Exercise data:
╔══

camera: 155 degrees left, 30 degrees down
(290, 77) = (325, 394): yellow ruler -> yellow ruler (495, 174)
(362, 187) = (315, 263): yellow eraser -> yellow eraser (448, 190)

╚══
╔══

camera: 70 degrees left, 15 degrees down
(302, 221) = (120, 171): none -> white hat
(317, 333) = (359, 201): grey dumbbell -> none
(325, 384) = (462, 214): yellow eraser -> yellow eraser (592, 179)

╚══
╔══

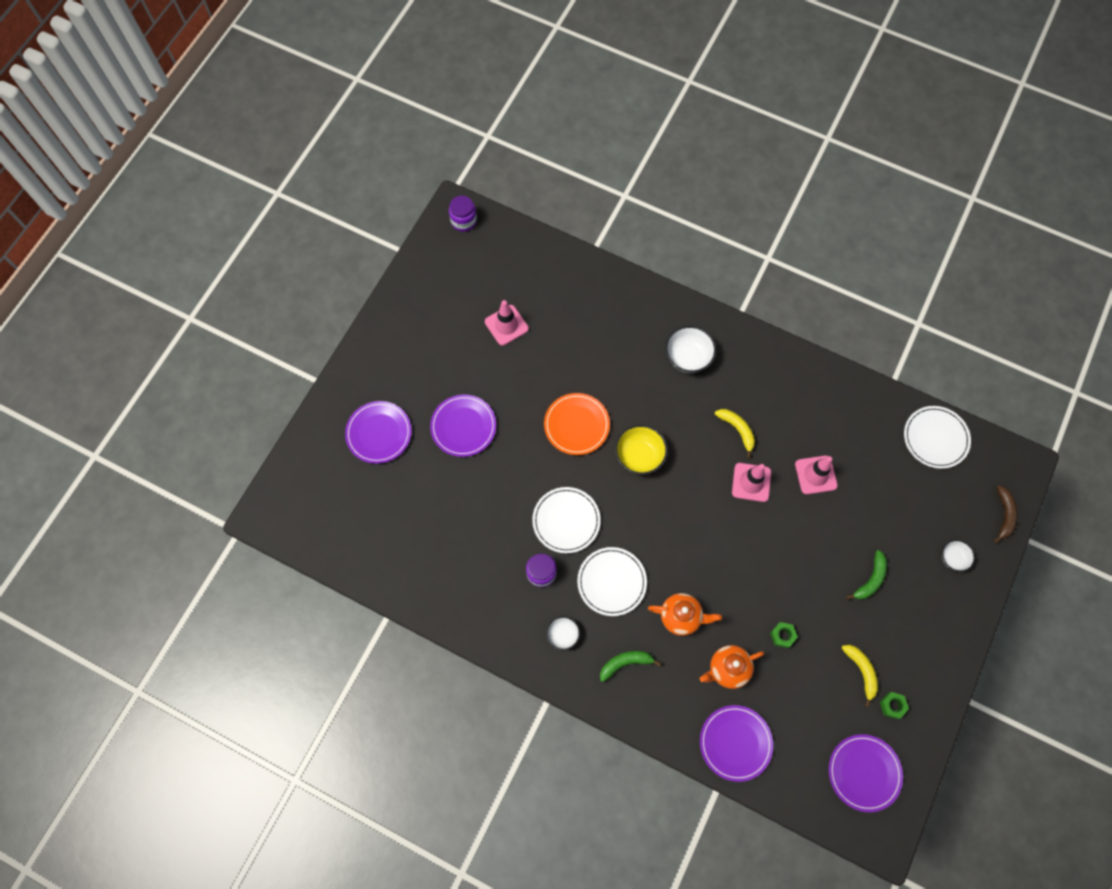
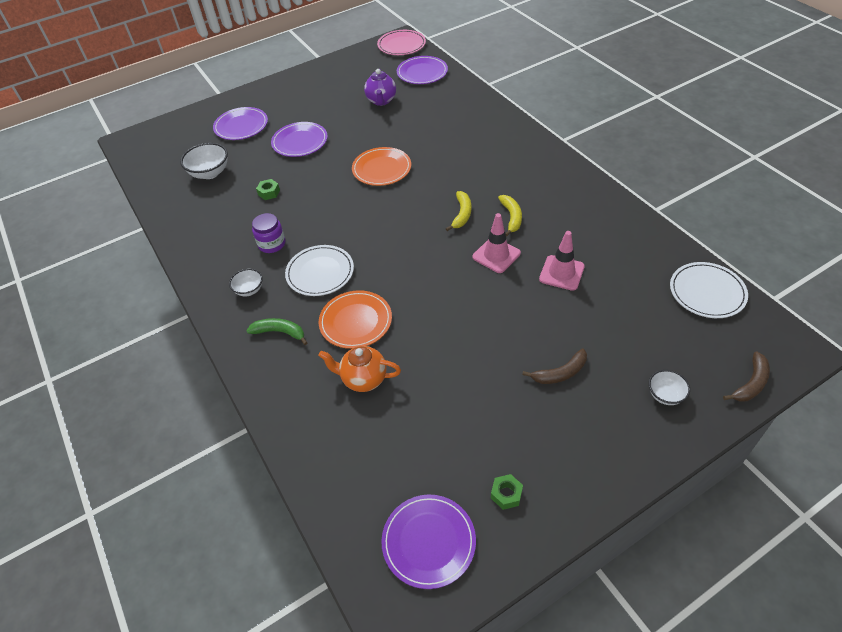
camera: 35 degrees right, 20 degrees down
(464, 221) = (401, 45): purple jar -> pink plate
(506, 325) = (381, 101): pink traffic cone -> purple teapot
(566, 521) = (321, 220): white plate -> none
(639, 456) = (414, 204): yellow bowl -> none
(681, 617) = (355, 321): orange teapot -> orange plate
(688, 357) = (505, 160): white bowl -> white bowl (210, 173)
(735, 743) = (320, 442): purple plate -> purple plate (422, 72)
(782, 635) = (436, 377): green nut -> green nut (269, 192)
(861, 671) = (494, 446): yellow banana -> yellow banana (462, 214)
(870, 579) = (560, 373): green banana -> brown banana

╚══

Task item: In the entries above, find the line holding "(302, 221) = (120, 171): none -> white hat" and the line holding "(325, 384) = (462, 214): yellow", then retype exactly those two lines and every line between them, and nothing else.

Solution to the problem:
(302, 221) = (120, 171): none -> white hat
(317, 333) = (359, 201): grey dumbbell -> none
(325, 384) = (462, 214): yellow eraser -> yellow eraser (592, 179)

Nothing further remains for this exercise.